REQUEST:
A single number is the answer: how many lines of the data hold "degrees"?

MATERIAL FOR THIS TASK:
....
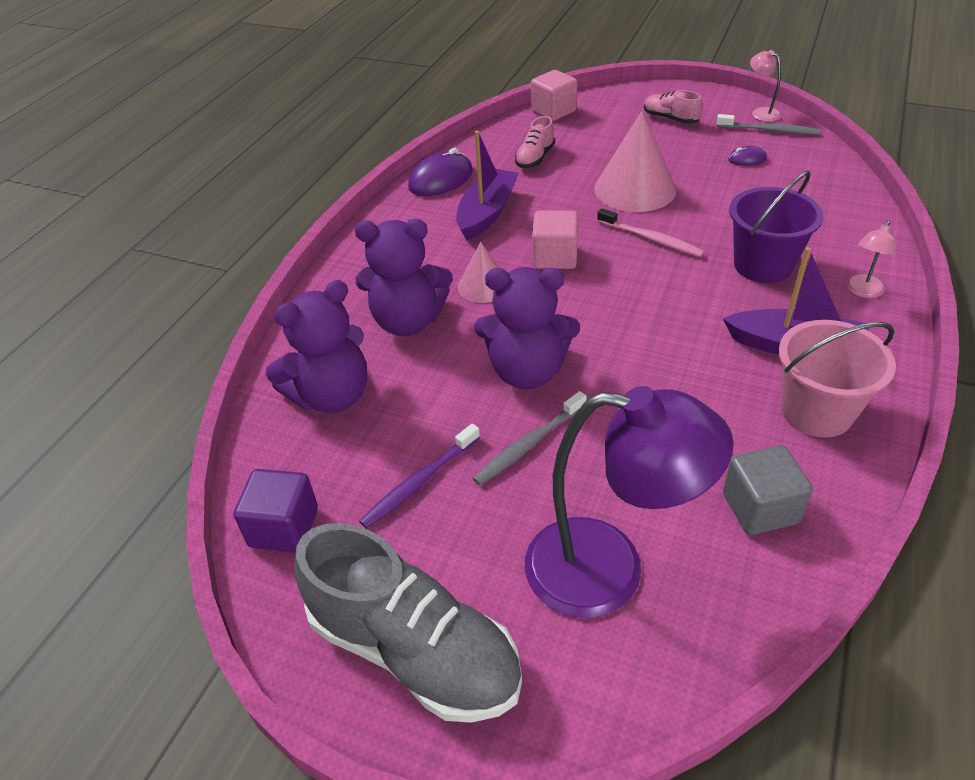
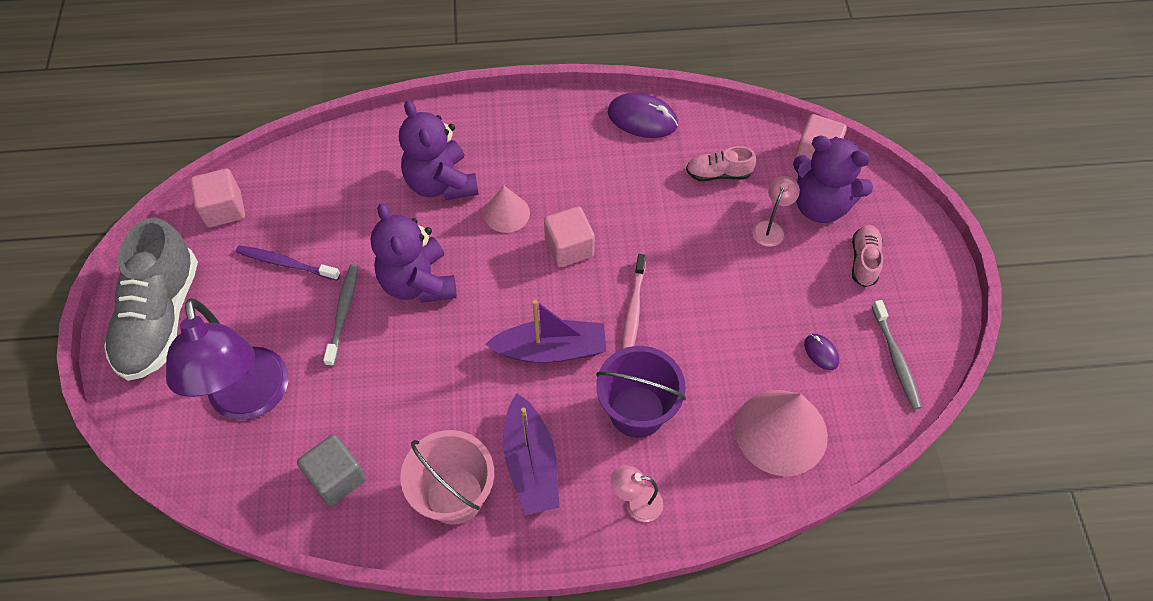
camera: 60 degrees right, 15 degrees up
(284, 527) = (224, 209): purple cube -> pink cube
(332, 395) = (344, 176): purple teddy bear -> purple teddy bear (820, 205)
(487, 213) = (609, 173): purple boat -> purple boat (551, 349)
(528, 445) = (343, 312): grey toothbrush -> grey toothbrush turned 75 degrees clockwise
(634, 189) = (709, 272): pink cone -> pink cone (781, 432)
(761, 112) = (932, 342): pink lamp -> pink lamp (770, 228)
....
RESPONSE TO THE EXERCISE:
2